All lines from the one with "none -> red plate D6 level 1" to the end of the entries below must be written out exactly. Leave out any other line.

──────── THE INPUT

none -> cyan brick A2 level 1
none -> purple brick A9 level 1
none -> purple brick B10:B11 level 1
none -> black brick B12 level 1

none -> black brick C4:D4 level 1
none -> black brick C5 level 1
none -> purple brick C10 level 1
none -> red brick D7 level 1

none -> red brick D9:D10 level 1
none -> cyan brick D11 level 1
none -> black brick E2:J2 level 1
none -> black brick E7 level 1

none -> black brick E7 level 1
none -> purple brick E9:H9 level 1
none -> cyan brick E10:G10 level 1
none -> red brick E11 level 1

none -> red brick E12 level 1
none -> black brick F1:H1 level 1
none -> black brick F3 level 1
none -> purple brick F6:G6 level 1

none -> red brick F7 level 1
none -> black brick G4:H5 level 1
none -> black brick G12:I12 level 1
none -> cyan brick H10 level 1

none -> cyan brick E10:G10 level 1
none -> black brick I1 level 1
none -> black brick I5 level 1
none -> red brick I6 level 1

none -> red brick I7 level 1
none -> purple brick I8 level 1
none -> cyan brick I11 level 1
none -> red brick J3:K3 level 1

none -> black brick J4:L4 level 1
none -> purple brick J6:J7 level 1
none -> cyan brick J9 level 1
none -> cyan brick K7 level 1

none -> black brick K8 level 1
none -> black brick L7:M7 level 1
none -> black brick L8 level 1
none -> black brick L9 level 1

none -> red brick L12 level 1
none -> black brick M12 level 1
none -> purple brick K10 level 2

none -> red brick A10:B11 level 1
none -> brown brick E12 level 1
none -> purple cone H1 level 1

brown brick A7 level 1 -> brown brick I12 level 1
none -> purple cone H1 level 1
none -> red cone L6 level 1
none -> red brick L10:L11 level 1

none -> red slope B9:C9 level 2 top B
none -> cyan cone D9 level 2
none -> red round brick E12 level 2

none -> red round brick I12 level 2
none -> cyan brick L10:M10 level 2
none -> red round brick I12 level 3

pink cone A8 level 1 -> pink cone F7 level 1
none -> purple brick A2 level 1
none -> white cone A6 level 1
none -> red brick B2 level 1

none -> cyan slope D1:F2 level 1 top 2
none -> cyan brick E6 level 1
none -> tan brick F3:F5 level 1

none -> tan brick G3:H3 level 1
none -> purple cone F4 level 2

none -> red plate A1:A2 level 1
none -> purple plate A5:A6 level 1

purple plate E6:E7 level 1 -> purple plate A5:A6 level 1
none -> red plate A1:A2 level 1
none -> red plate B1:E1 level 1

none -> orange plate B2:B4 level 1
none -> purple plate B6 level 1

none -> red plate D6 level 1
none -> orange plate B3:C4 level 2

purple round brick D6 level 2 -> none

────────────────

◆ **SOLVED EXERCISE**:
none -> red plate D6 level 1
none -> orange plate B3:C4 level 2

purple round brick D6 level 2 -> none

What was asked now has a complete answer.